Work to complete: When you repeat the material, keep each line exact and omit the pictures.
── Data section
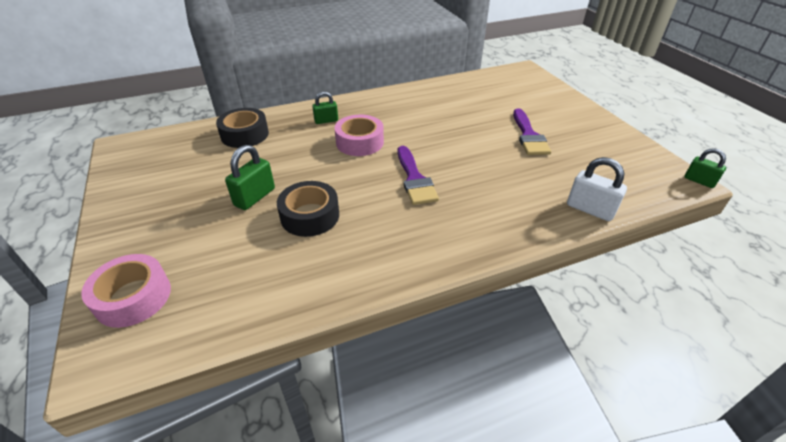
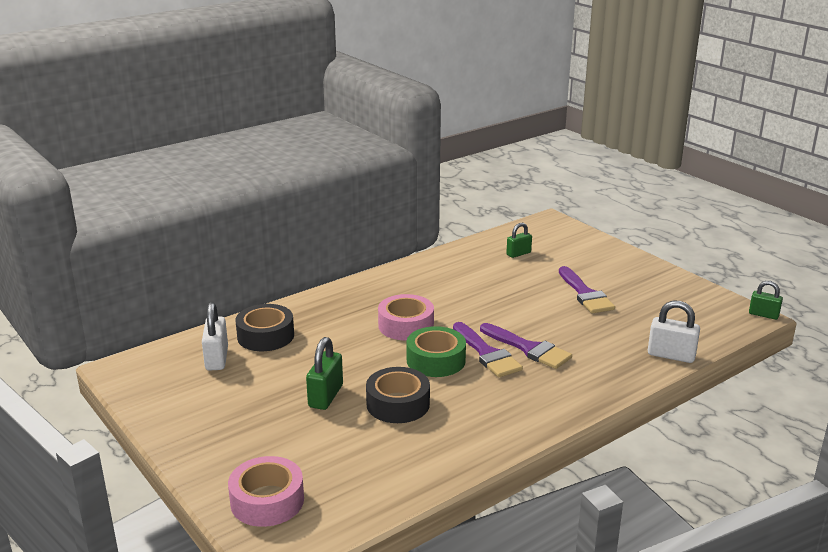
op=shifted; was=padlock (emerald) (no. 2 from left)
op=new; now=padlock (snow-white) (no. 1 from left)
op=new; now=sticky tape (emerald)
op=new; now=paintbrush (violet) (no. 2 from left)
────
Finished task:
op=shifted; was=padlock (emerald) (no. 2 from left)
op=new; now=padlock (snow-white) (no. 1 from left)
op=new; now=sticky tape (emerald)
op=new; now=paintbrush (violet) (no. 2 from left)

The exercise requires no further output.